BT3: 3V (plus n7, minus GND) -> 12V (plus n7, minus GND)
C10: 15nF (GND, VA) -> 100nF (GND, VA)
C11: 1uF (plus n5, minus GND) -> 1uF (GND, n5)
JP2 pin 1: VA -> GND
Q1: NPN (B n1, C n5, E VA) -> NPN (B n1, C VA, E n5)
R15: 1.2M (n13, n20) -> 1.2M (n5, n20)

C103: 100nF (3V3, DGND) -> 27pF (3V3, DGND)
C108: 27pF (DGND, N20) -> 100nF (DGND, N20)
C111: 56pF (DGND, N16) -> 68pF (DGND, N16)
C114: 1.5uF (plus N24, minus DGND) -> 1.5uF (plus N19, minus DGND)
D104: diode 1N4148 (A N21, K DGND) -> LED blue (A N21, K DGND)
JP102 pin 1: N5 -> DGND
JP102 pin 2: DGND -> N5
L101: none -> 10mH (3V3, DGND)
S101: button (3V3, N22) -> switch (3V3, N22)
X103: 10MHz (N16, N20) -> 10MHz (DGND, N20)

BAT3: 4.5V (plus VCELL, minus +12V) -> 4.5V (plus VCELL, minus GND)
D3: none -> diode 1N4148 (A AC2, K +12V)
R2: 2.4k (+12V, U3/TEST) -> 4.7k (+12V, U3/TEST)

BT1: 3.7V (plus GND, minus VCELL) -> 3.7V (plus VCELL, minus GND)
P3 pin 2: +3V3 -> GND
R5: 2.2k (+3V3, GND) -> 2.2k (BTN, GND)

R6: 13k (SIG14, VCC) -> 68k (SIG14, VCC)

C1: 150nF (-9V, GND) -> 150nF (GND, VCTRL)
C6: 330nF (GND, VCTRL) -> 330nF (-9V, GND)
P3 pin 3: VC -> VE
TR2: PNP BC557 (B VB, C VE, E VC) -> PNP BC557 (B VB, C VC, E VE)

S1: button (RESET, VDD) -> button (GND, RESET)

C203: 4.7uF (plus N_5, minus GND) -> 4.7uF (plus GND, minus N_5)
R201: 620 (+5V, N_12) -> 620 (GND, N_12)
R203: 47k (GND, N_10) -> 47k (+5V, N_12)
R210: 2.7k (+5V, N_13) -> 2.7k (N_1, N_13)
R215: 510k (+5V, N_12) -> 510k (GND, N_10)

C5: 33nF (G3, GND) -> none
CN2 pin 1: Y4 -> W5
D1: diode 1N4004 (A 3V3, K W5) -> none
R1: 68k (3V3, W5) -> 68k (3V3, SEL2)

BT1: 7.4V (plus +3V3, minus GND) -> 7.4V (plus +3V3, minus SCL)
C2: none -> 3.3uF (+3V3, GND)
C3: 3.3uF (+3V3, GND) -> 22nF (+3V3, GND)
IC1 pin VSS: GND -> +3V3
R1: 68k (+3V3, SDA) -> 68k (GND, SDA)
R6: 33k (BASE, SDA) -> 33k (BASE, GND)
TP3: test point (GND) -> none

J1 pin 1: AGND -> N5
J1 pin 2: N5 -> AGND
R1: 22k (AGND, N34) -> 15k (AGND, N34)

◆ ◆ ◆

Only the lines holding "AGND" are wanted, so copy each of them from the material.

J1 pin 1: AGND -> N5
J1 pin 2: N5 -> AGND
R1: 22k (AGND, N34) -> 15k (AGND, N34)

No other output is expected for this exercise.